**Exercise objective:**
Report how many lines contain the word "Return"; answer with the number only.

**Given records:**
★ ★ ★ ★ ★
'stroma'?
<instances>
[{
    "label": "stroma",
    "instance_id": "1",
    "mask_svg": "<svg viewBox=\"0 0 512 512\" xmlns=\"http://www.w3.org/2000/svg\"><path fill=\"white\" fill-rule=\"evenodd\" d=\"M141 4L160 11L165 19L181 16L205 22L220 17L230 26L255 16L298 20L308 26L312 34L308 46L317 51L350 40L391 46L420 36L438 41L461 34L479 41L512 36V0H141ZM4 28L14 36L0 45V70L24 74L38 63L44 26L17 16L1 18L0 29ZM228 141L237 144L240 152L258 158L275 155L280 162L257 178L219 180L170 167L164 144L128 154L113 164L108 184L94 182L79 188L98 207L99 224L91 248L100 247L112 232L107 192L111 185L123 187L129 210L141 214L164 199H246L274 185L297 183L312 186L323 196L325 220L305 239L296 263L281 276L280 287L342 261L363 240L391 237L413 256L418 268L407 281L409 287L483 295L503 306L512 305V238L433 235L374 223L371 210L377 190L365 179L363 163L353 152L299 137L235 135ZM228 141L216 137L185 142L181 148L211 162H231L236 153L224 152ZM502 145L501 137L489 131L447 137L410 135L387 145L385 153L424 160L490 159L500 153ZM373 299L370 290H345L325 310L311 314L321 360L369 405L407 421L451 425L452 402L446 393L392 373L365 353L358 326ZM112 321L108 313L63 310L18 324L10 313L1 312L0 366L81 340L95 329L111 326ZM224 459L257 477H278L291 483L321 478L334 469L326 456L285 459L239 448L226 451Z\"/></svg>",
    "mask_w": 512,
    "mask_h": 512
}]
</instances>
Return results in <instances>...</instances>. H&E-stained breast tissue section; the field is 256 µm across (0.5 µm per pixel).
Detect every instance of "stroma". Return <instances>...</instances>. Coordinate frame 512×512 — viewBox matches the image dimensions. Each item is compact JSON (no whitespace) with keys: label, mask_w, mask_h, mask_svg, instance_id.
★ ★ ★ ★ ★
**Correct output:**
2